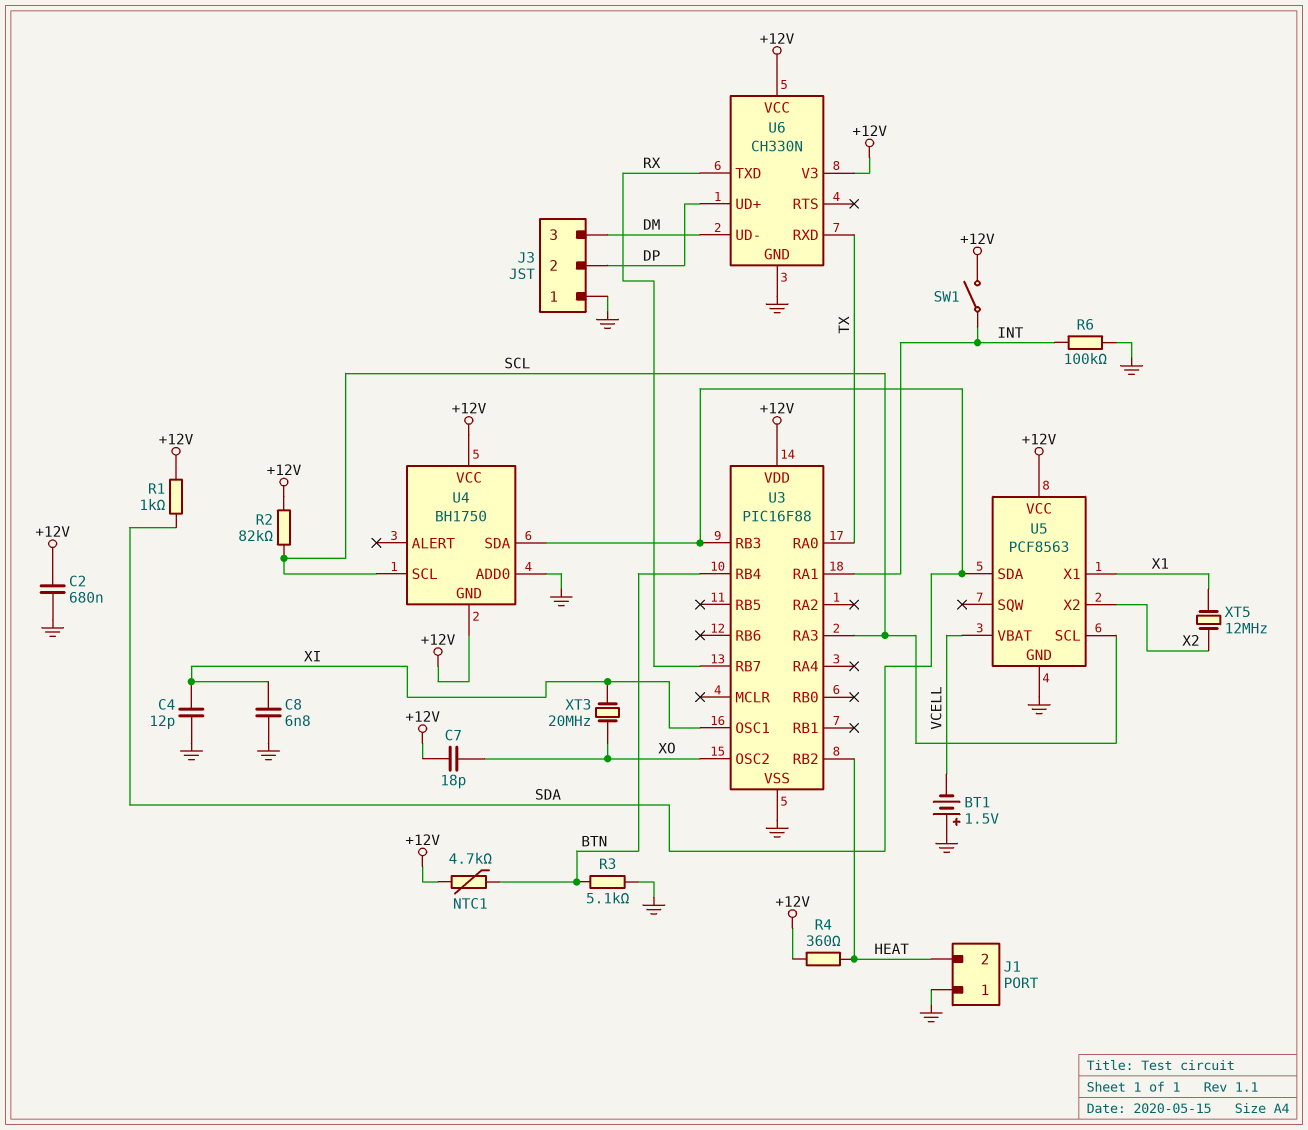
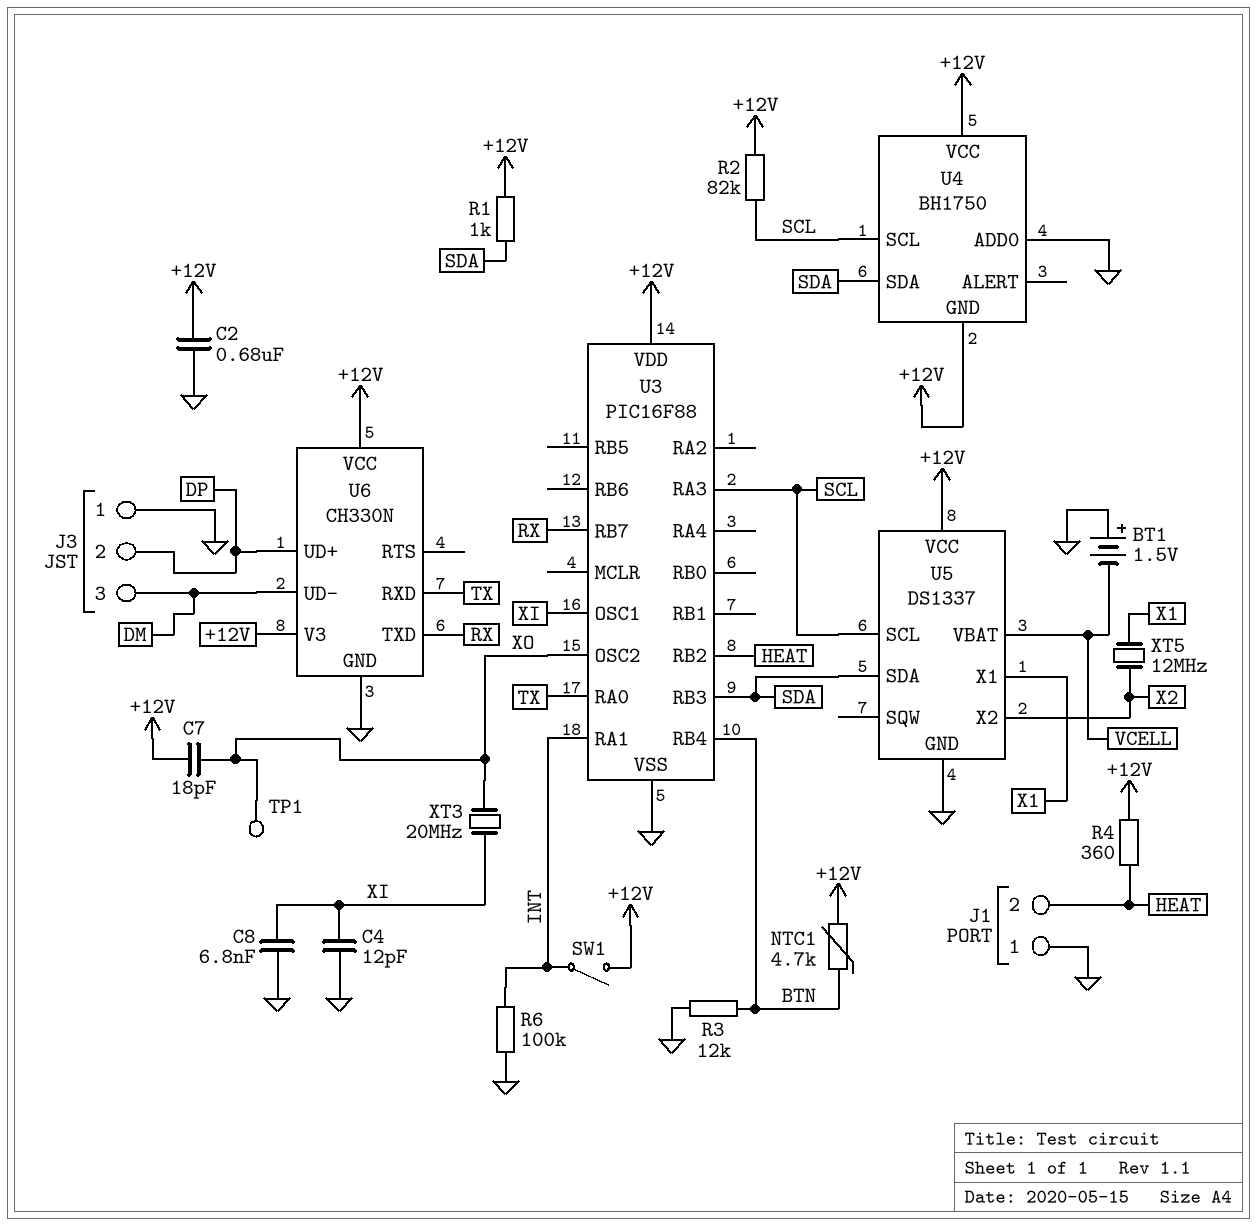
R3: 5.1k (BTN, GND) -> 12k (BTN, GND)
TP1: none -> test point (XO)
U5: PCF8563 -> DS1337

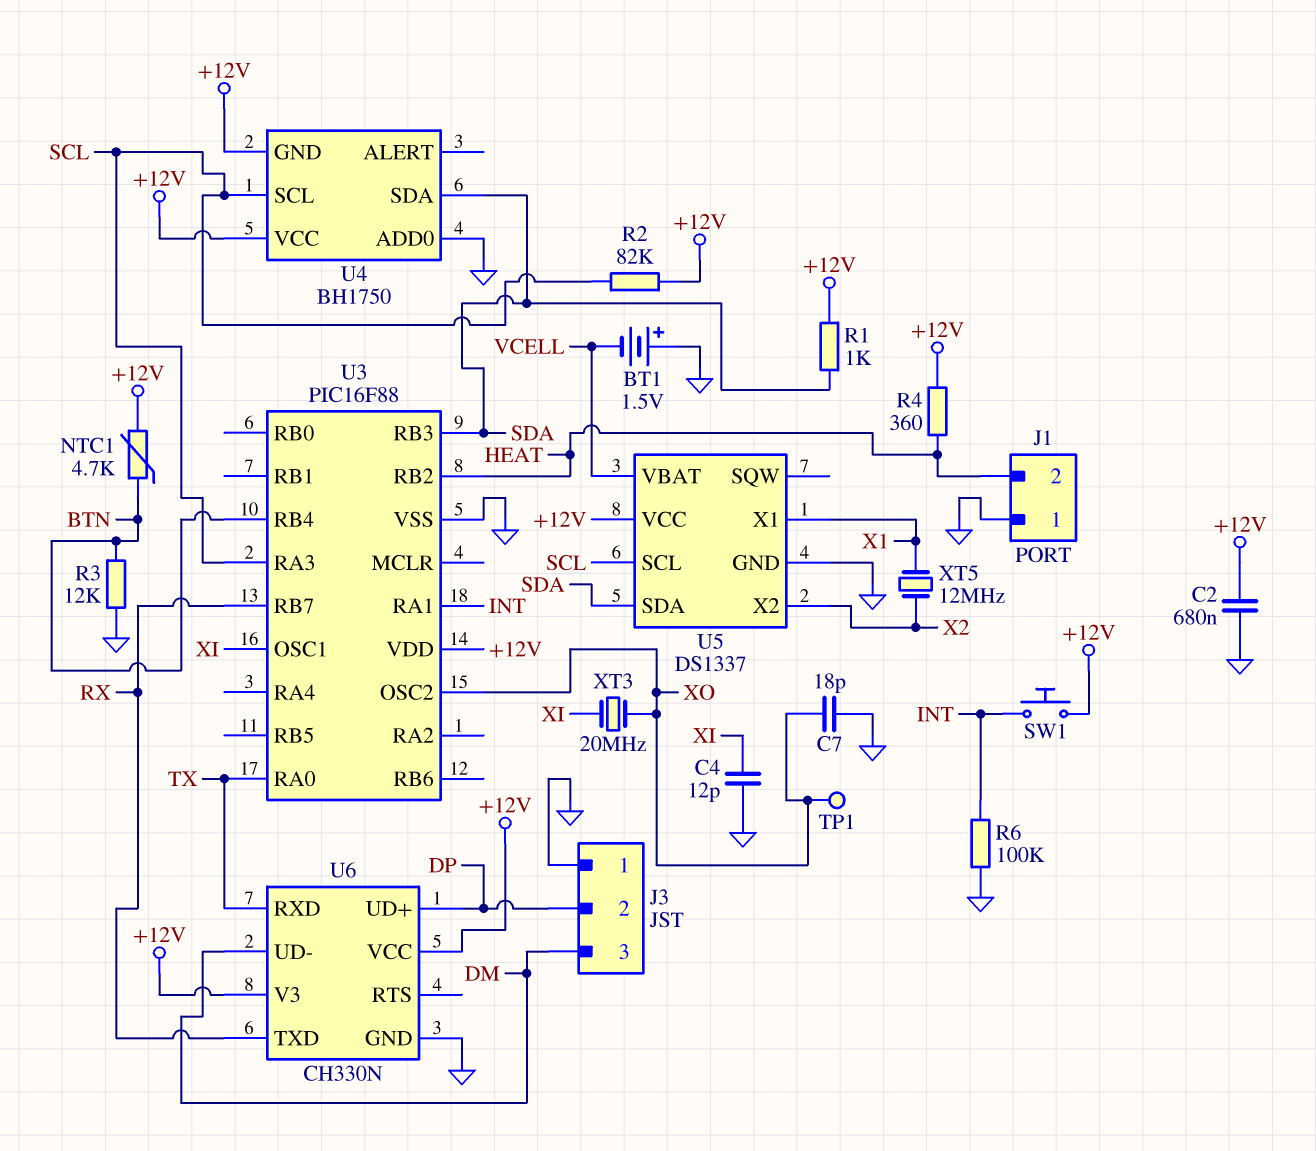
C7: 18pF (+12V, XO) -> 18pF (GND, XO)
C8: 6.8nF (GND, XI) -> none
SW1: switch (+12V, INT) -> button (+12V, INT)

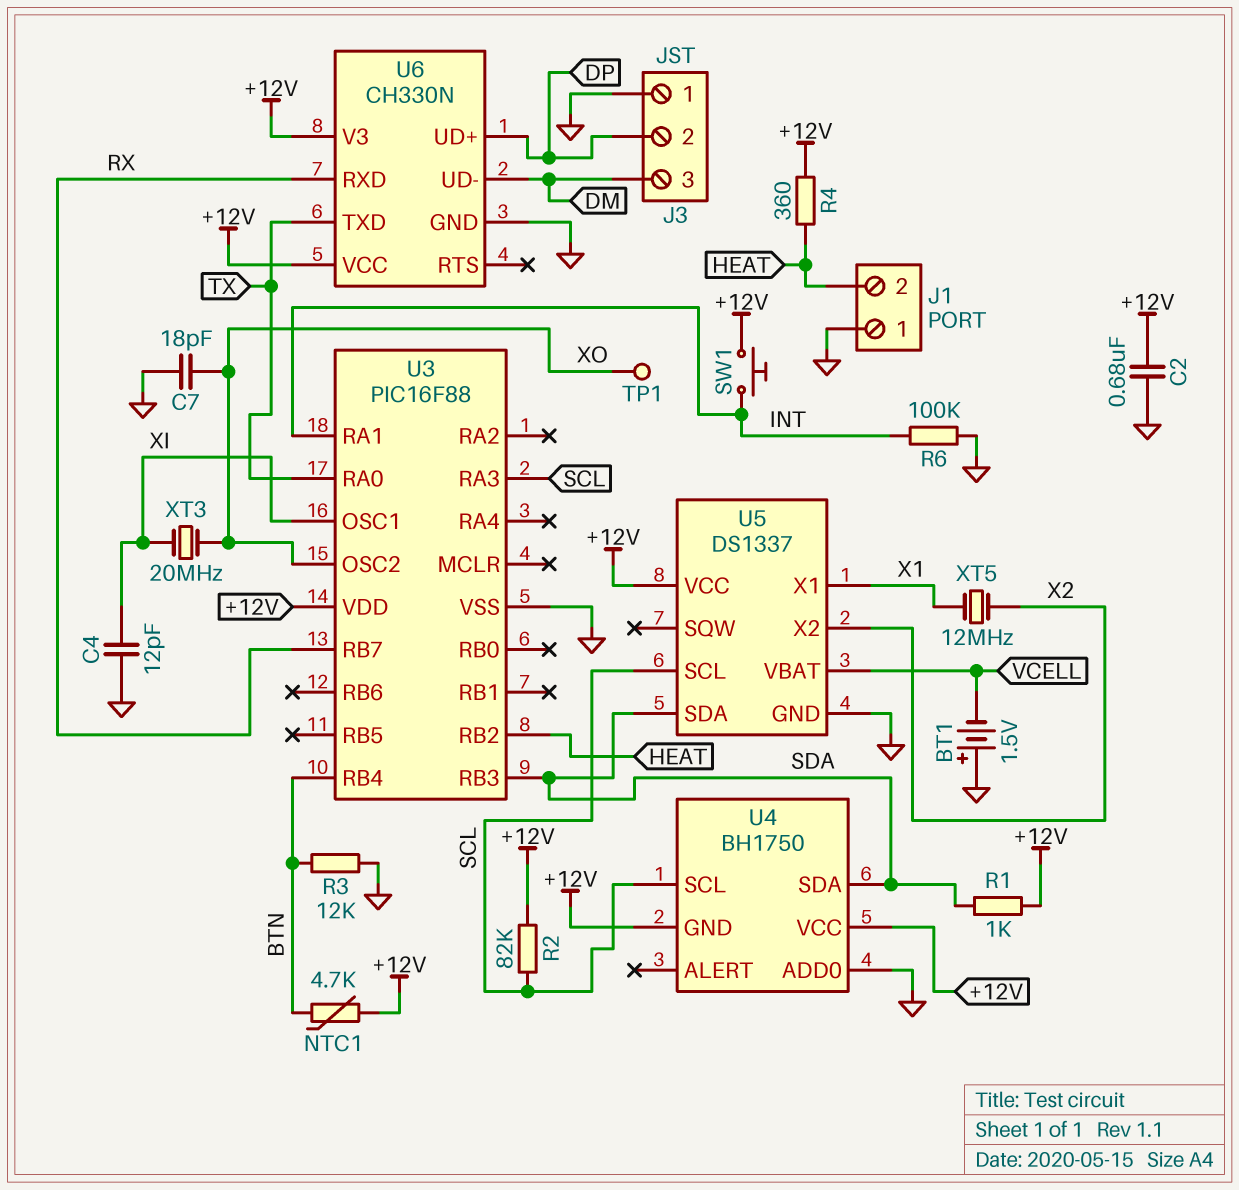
U6 pin RXD: TX -> RX
U6 pin TXD: RX -> TX

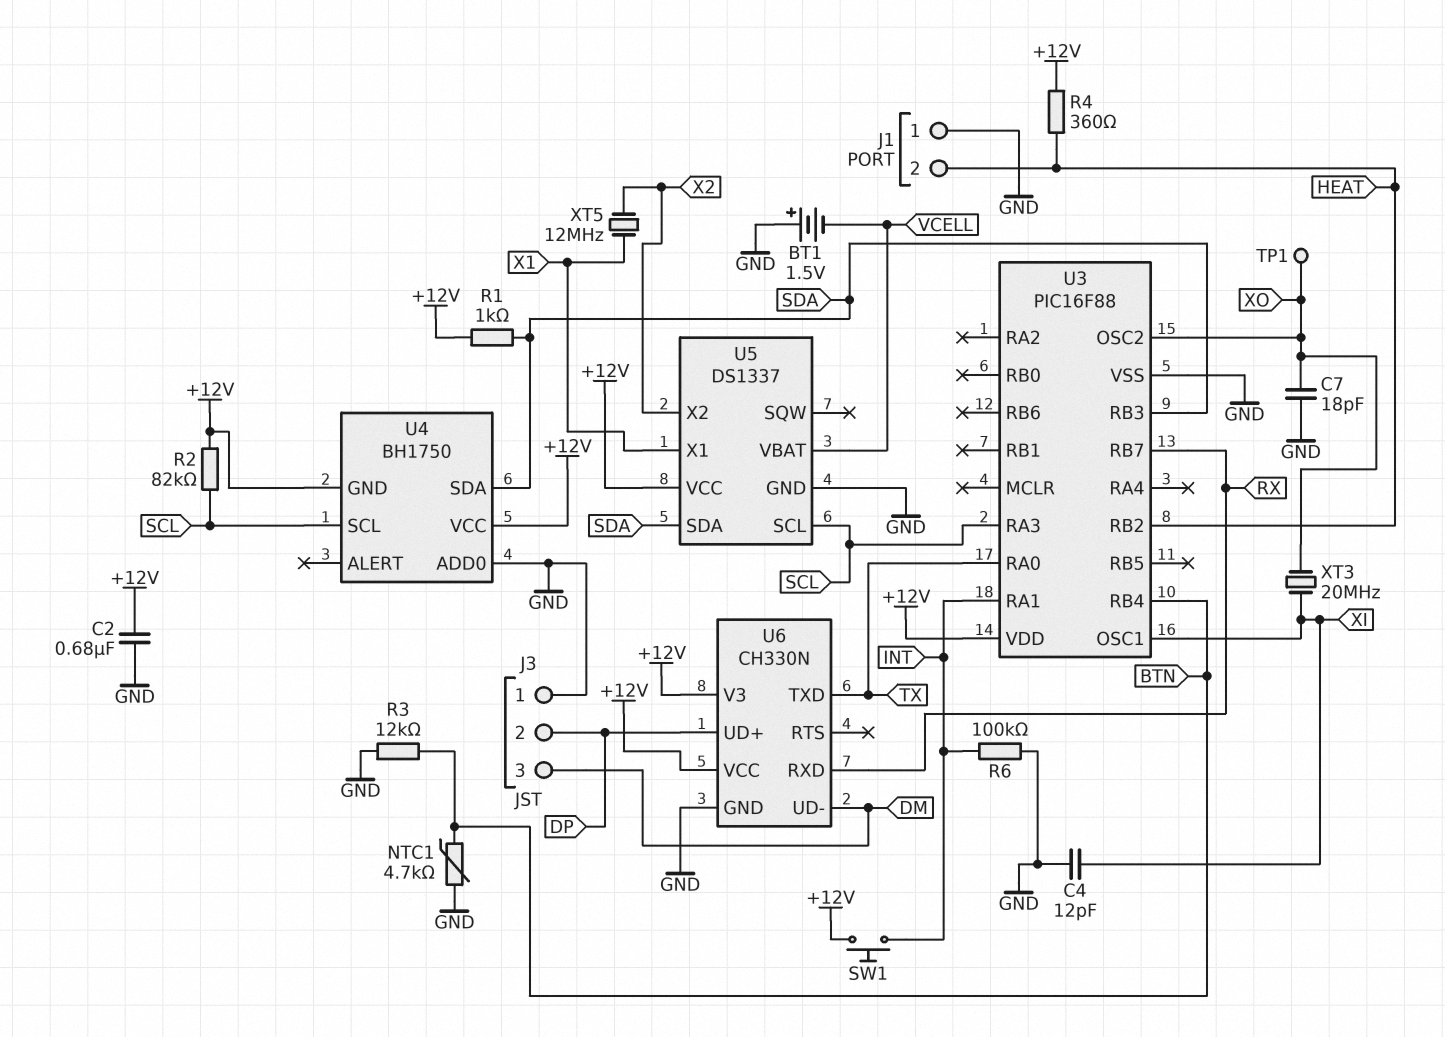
NTC1: 4.7k (+12V, BTN) -> 4.7k (BTN, GND)

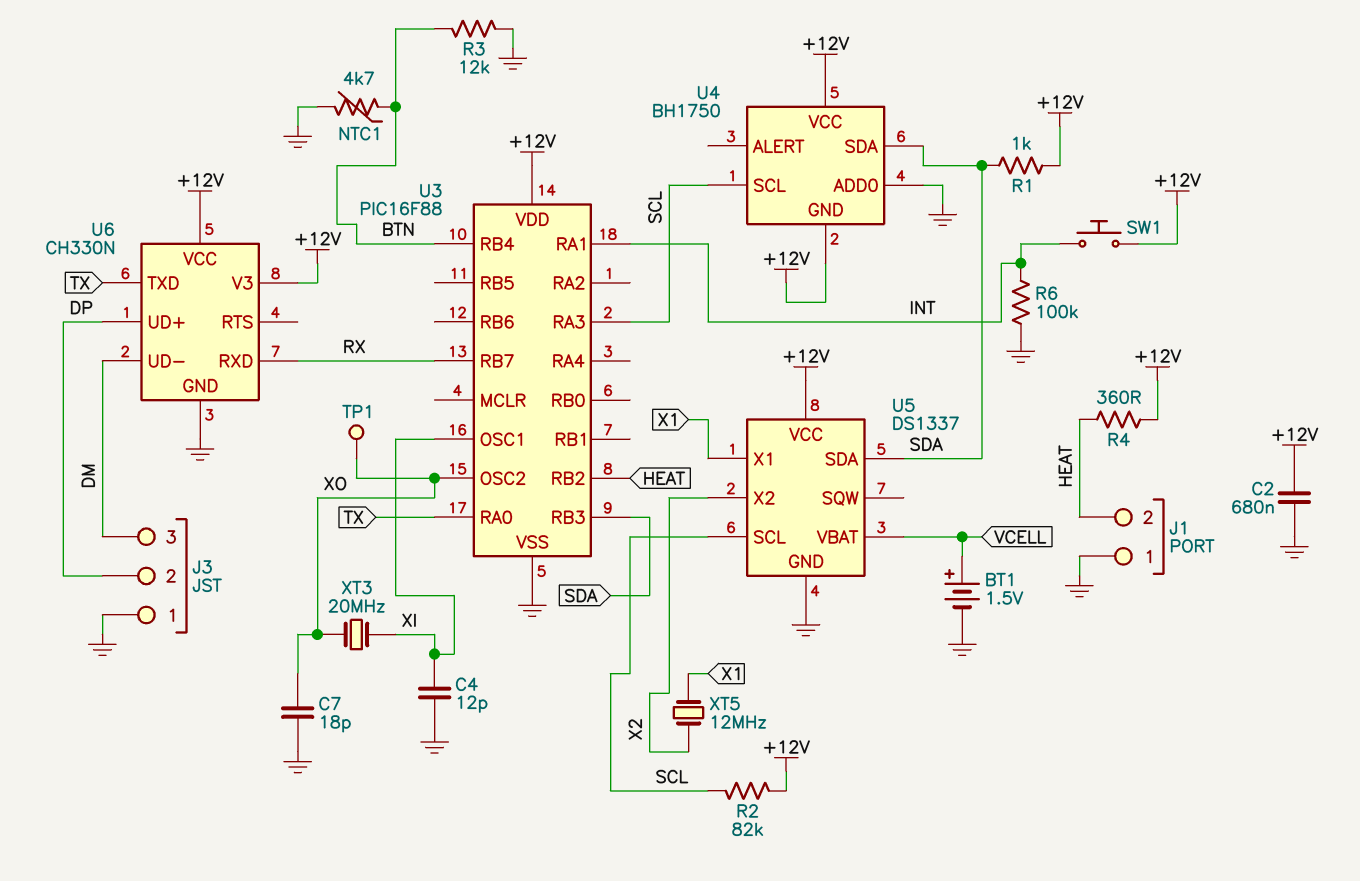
BT1: 1.5V (plus GND, minus VCELL) -> 1.5V (plus VCELL, minus GND)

WHAT TO DO:
Retype each line above exactly. Leave the images out.

SOLVED EXERCISE:
R3: 5.1k (BTN, GND) -> 12k (BTN, GND)
TP1: none -> test point (XO)
U5: PCF8563 -> DS1337

C7: 18pF (+12V, XO) -> 18pF (GND, XO)
C8: 6.8nF (GND, XI) -> none
SW1: switch (+12V, INT) -> button (+12V, INT)

U6 pin RXD: TX -> RX
U6 pin TXD: RX -> TX

NTC1: 4.7k (+12V, BTN) -> 4.7k (BTN, GND)

BT1: 1.5V (plus GND, minus VCELL) -> 1.5V (plus VCELL, minus GND)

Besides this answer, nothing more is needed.